> _Data shown_
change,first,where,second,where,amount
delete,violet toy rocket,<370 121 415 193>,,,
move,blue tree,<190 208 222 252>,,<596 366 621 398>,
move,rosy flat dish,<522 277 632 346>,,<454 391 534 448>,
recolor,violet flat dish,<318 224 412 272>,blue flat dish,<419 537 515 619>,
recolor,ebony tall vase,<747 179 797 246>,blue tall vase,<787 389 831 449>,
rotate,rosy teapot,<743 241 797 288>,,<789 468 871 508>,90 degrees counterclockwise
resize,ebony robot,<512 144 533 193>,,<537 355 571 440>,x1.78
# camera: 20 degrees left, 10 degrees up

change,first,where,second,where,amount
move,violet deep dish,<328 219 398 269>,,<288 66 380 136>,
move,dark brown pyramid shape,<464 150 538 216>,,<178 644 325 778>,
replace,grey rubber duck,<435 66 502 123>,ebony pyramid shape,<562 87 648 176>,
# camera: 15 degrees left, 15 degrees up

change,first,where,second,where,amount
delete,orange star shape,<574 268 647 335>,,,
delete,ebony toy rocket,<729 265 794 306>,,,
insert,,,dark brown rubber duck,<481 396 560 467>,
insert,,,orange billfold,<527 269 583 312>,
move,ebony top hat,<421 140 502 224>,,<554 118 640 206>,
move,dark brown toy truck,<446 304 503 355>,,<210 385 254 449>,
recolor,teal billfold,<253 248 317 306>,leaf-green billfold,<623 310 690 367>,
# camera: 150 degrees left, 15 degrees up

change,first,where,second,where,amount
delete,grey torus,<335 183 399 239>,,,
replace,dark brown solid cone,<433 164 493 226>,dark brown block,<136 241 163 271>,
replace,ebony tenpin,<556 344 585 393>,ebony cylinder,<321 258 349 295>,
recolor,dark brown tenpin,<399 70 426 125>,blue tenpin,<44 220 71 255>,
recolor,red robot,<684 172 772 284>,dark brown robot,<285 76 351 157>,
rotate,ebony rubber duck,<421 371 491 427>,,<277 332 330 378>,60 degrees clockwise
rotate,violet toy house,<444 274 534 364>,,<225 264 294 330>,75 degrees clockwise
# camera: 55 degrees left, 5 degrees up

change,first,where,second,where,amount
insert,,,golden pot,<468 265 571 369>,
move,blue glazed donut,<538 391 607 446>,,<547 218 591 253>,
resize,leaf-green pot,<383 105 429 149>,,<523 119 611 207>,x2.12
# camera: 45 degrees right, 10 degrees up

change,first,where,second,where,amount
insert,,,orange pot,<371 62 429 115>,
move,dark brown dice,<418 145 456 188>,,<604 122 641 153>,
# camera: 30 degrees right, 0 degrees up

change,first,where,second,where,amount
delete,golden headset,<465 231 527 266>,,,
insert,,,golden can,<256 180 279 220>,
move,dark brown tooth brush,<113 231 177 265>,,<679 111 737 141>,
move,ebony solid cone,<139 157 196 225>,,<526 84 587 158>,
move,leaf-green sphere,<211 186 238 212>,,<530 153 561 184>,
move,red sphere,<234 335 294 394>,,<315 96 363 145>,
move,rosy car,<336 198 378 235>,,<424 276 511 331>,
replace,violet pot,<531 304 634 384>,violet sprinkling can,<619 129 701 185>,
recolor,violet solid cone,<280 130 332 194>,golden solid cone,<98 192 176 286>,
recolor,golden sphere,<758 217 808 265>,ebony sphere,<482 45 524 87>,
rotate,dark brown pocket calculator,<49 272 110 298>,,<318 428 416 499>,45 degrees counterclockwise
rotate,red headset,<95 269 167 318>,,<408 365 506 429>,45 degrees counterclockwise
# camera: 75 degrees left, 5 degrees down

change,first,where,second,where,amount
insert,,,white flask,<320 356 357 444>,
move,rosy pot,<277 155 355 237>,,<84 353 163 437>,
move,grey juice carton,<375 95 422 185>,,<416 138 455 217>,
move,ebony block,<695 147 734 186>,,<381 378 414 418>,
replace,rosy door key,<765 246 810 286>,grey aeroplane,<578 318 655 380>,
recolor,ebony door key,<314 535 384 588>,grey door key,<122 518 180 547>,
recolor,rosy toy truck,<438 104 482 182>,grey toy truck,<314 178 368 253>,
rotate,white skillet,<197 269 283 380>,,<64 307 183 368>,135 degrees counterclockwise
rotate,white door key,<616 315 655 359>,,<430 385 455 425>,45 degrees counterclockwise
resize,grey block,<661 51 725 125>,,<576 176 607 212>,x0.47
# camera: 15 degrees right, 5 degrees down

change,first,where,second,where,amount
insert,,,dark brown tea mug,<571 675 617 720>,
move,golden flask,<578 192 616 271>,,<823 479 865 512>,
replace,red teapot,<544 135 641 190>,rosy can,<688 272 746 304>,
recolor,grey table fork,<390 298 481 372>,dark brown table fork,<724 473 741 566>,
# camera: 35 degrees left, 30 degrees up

> _Work request_
Copy out each line of the data that includes the string "flat".

> _Output of the task_
move,rosy flat dish,<522 277 632 346>,,<454 391 534 448>,
recolor,violet flat dish,<318 224 412 272>,blue flat dish,<419 537 515 619>,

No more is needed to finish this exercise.